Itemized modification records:
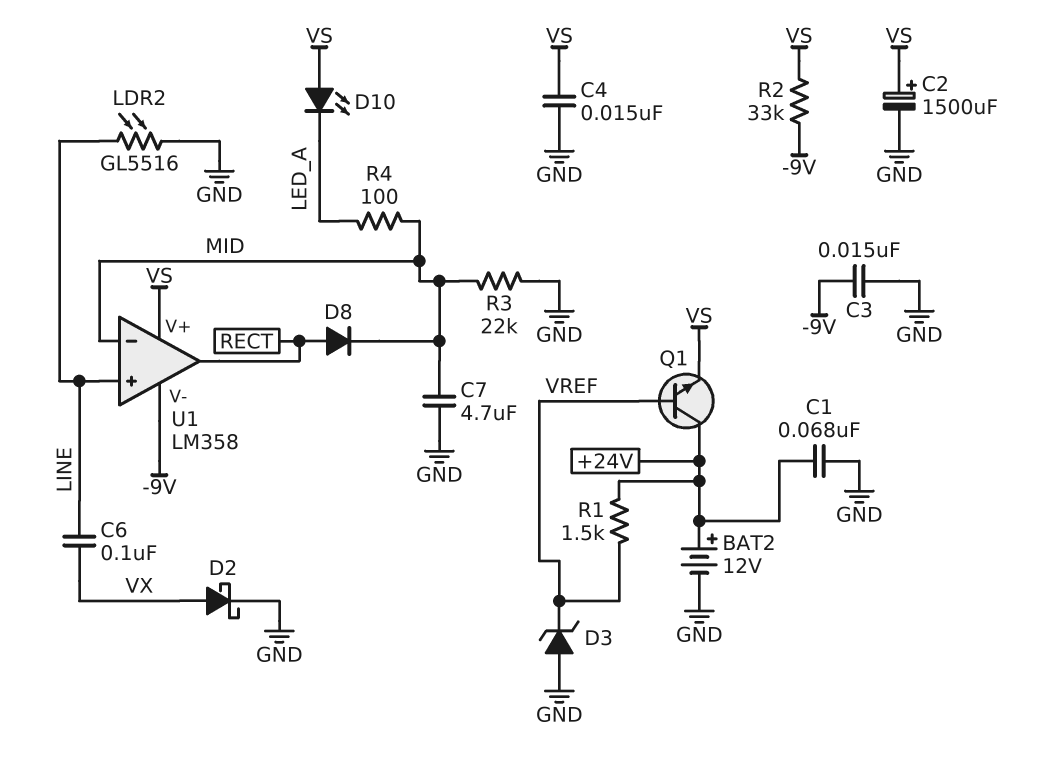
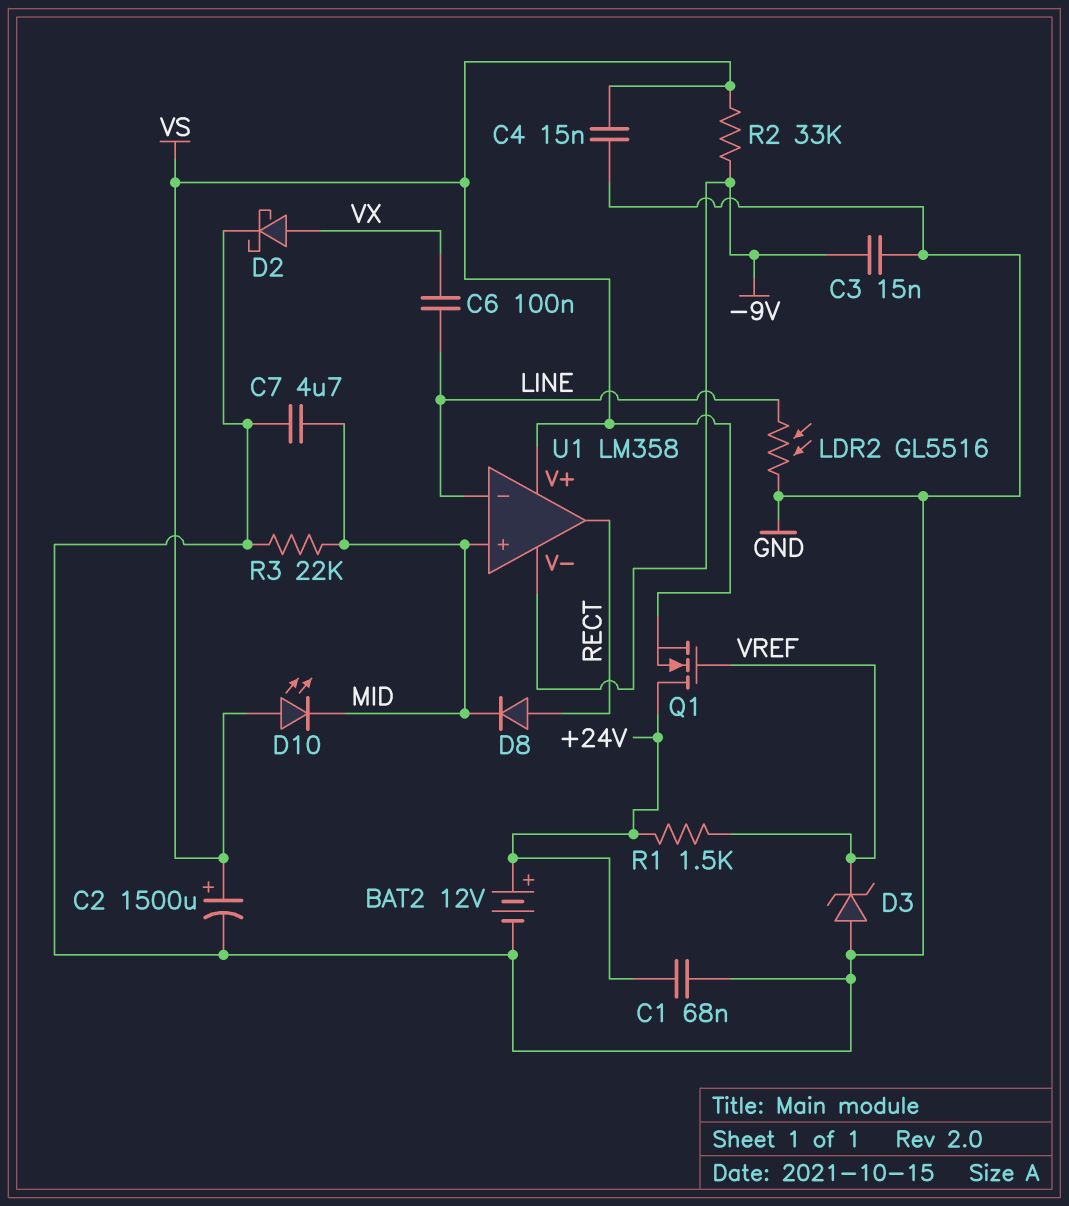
D10: LED (A VS, K LED_A) -> LED (A VS, K MID)
Q1: NPN (B VREF, C +24V, E VS) -> NMOS (G VREF, D +24V, S VS)
R4: 100 (LED_A, MID) -> none
U1 pin in+: LINE -> MID
U1 pin in-: MID -> LINE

> GOAL OF THE EXERCISE
Reproduce the data verbatim. Do not carry any picture into the copy.

> YOUR RESPONSE
D10: LED (A VS, K LED_A) -> LED (A VS, K MID)
Q1: NPN (B VREF, C +24V, E VS) -> NMOS (G VREF, D +24V, S VS)
R4: 100 (LED_A, MID) -> none
U1 pin in+: LINE -> MID
U1 pin in-: MID -> LINE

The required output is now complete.